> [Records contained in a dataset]
== Segment start ==
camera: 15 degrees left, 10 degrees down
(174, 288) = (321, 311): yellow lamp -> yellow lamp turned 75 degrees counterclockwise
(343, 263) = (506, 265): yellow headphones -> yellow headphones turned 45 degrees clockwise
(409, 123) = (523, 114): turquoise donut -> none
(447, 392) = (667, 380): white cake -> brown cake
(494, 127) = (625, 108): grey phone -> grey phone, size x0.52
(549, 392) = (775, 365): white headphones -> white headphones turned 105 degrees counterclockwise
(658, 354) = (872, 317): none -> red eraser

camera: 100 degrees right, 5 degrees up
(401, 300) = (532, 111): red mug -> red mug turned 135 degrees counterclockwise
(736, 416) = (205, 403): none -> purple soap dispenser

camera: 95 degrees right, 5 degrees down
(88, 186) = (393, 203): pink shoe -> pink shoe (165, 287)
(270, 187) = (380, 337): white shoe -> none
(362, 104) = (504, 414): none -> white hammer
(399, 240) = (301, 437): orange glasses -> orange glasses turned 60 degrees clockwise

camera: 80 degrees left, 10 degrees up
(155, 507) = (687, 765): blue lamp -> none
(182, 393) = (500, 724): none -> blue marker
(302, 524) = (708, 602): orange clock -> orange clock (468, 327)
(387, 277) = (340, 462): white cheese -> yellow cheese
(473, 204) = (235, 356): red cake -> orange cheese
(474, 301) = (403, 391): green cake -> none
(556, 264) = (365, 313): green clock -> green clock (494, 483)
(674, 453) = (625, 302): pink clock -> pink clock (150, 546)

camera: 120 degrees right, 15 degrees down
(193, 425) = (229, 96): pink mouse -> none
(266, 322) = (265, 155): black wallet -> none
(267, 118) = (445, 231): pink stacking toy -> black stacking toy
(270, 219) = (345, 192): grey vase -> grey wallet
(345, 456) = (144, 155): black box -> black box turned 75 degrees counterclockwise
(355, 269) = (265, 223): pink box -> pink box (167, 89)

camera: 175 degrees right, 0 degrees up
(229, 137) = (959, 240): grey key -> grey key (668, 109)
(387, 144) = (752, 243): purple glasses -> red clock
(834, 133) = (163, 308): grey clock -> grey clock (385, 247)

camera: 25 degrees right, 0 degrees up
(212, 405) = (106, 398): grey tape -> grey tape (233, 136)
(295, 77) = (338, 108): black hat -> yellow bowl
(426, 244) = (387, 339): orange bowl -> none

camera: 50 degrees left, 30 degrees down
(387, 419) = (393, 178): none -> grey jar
== Segment end ==
All lines from the one containing "camera: 25 degrees right, 0 degrees up" down to the final line above are to be restated word for word; leave out the rest.

camera: 25 degrees right, 0 degrees up
(212, 405) = (106, 398): grey tape -> grey tape (233, 136)
(295, 77) = (338, 108): black hat -> yellow bowl
(426, 244) = (387, 339): orange bowl -> none

camera: 50 degrees left, 30 degrees down
(387, 419) = (393, 178): none -> grey jar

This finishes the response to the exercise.